§ WHAT YOU HAVE TO DO: Transcribe each record exactly; skip any picture.

= Beginning of Section =

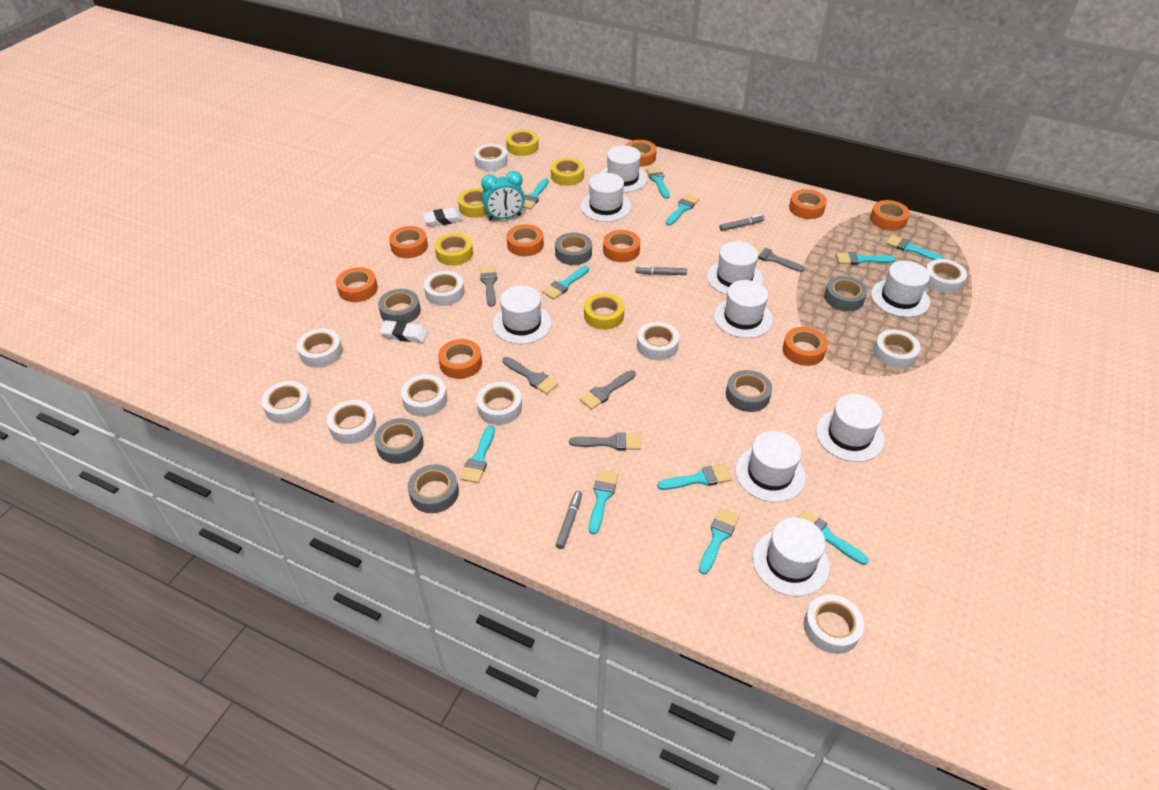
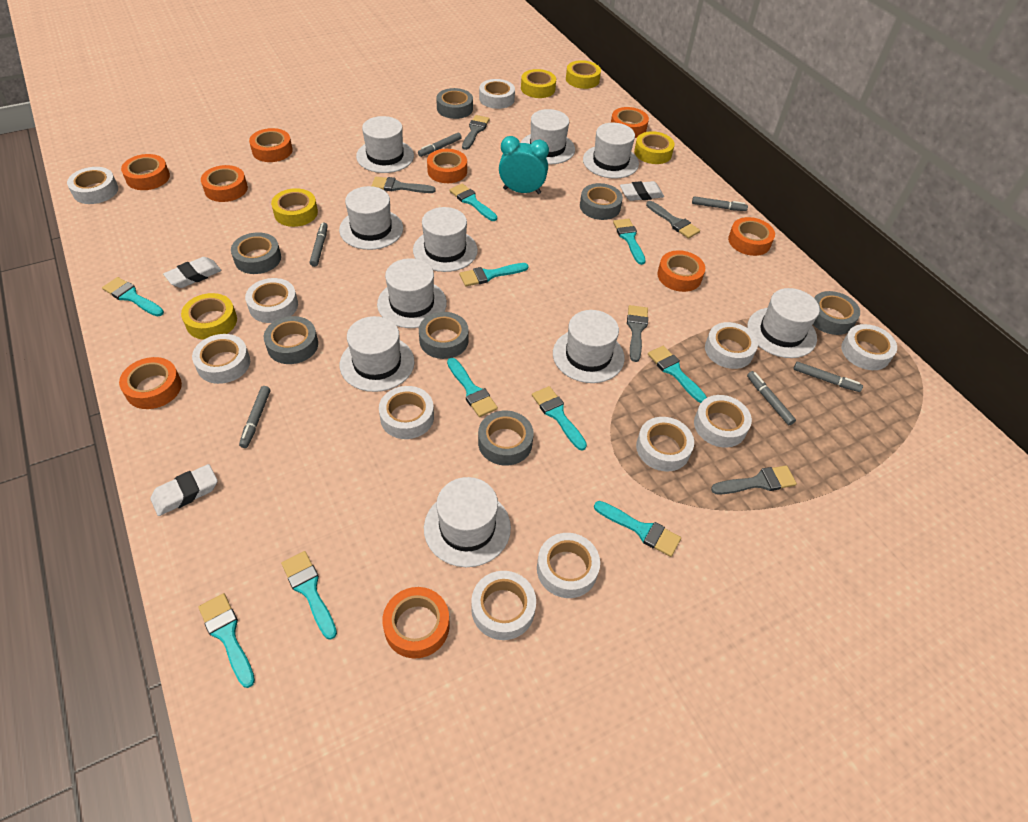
grey marker: 3 -> 6
grey tape: 6 -> 7
turquoise brush: 11 -> 10
white eraser: 2 -> 3
white hat: 9 -> 10

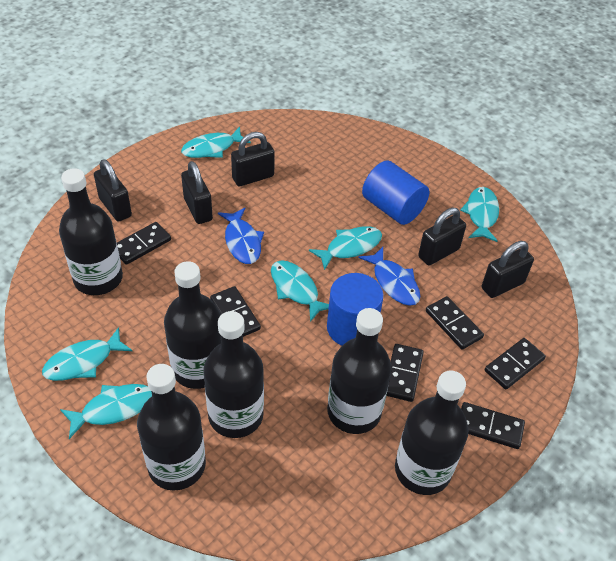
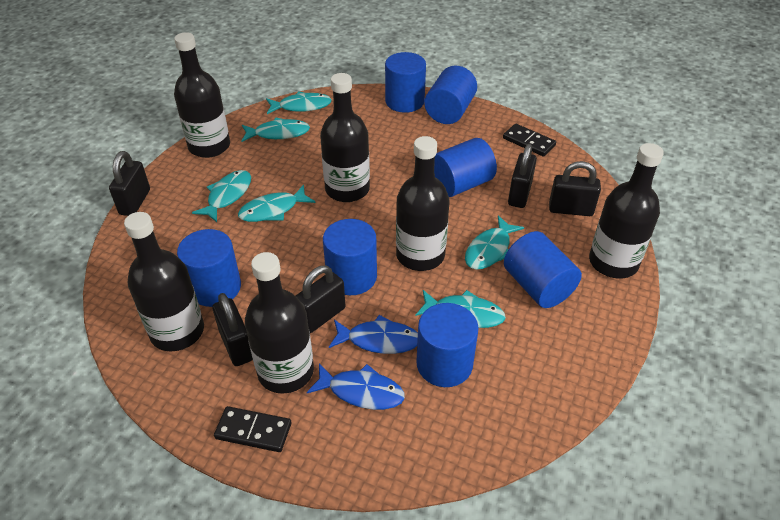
black domino: 6 -> 2
blue cylinder: 2 -> 7

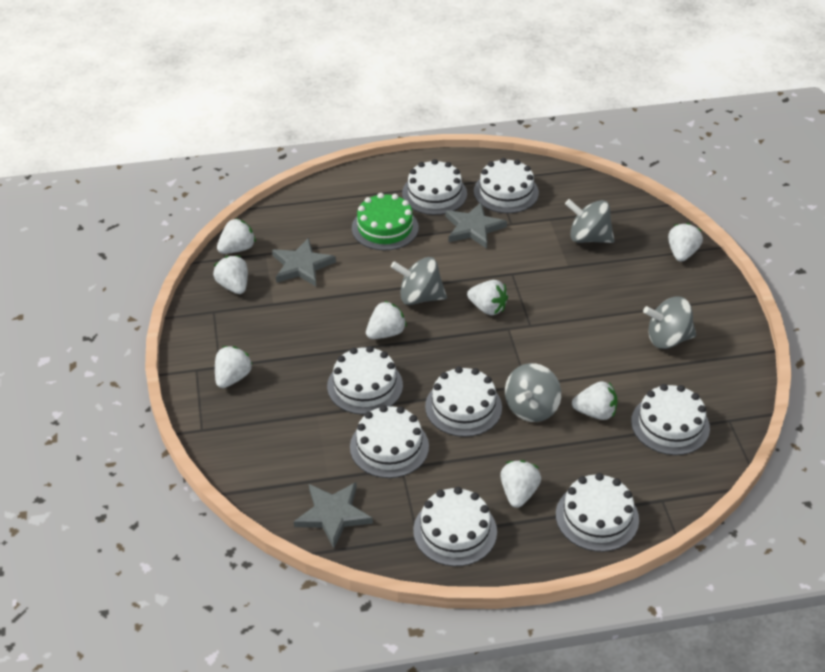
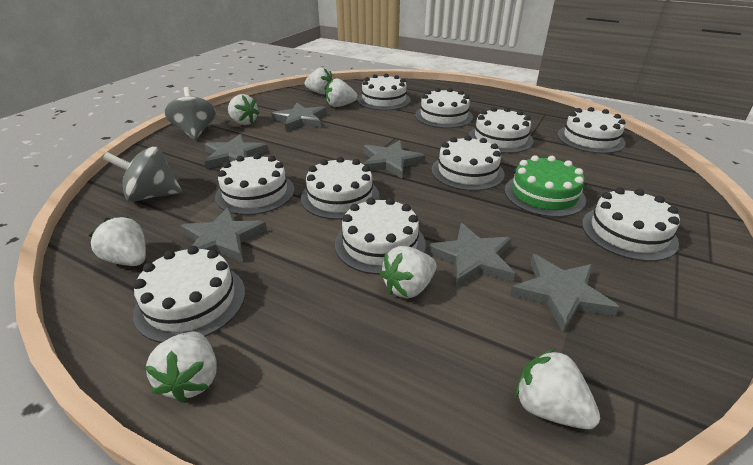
grey spinning top: 4 -> 2
grey star: 3 -> 6
white cake: 8 -> 10
white strawberry: 8 -> 7

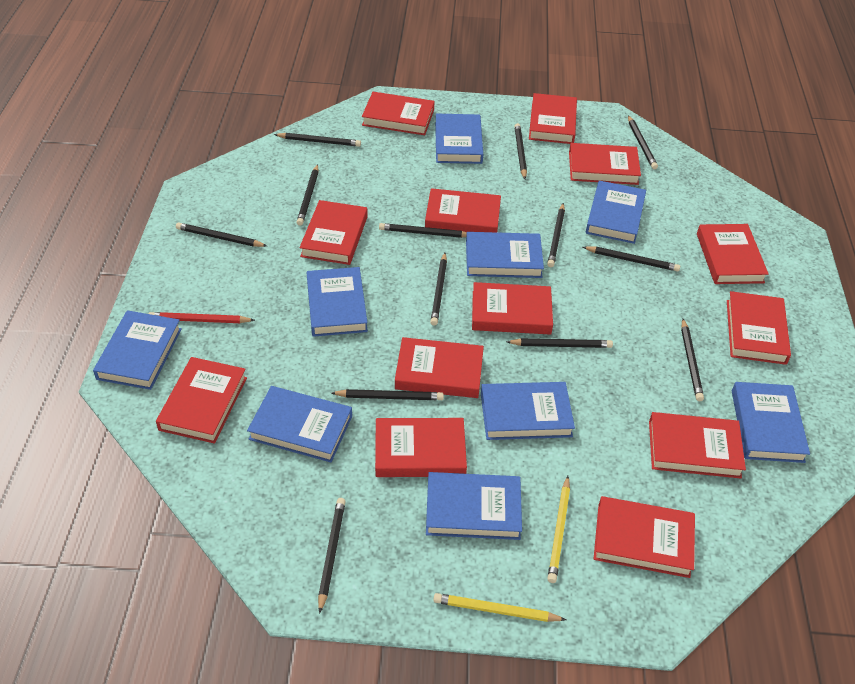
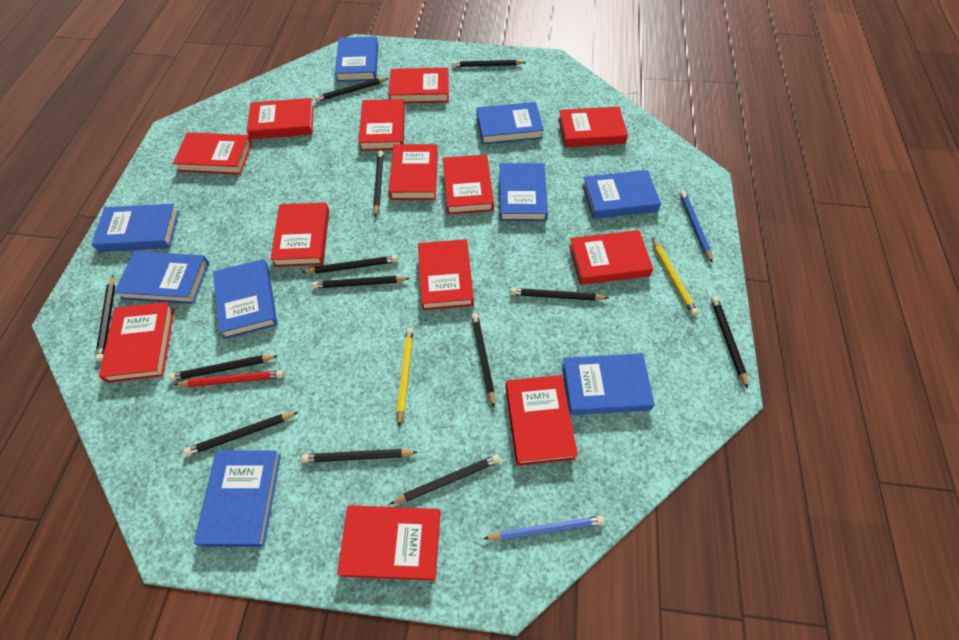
blue pencil: 0 -> 2

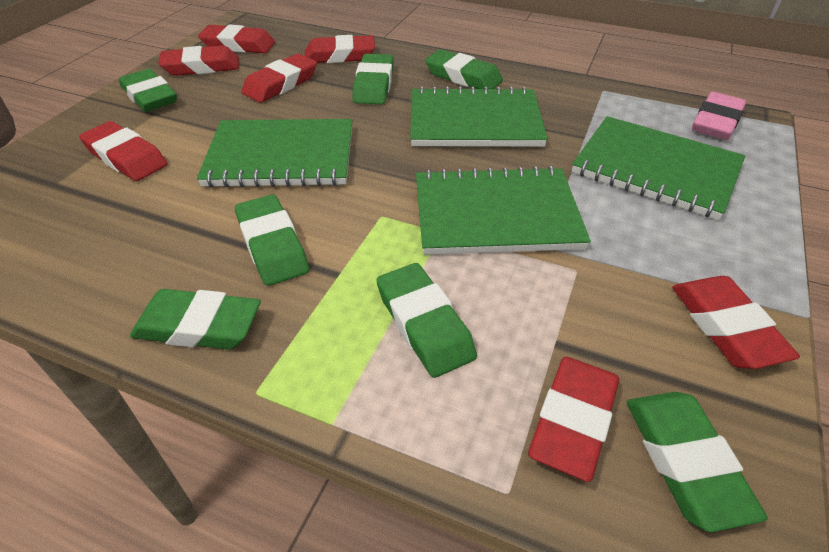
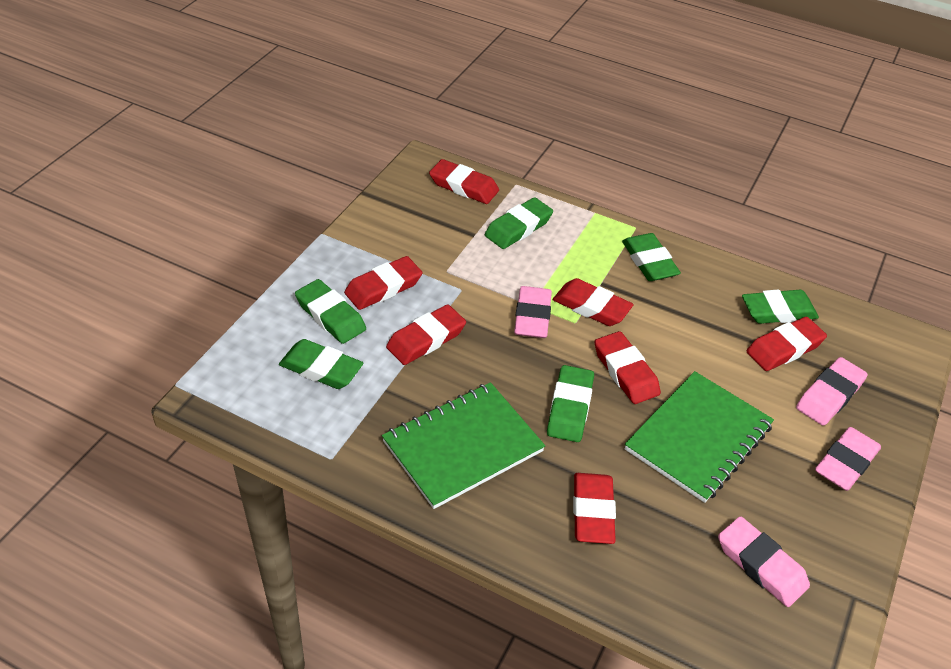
green eraser: 7 -> 6
green notebook: 4 -> 2
pink eraser: 1 -> 4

= End of Section =

§ FINISHED EXERCISE:
grey marker: 3 -> 6
grey tape: 6 -> 7
turquoise brush: 11 -> 10
white eraser: 2 -> 3
white hat: 9 -> 10

black domino: 6 -> 2
blue cylinder: 2 -> 7

grey spinning top: 4 -> 2
grey star: 3 -> 6
white cake: 8 -> 10
white strawberry: 8 -> 7

blue pencil: 0 -> 2

green eraser: 7 -> 6
green notebook: 4 -> 2
pink eraser: 1 -> 4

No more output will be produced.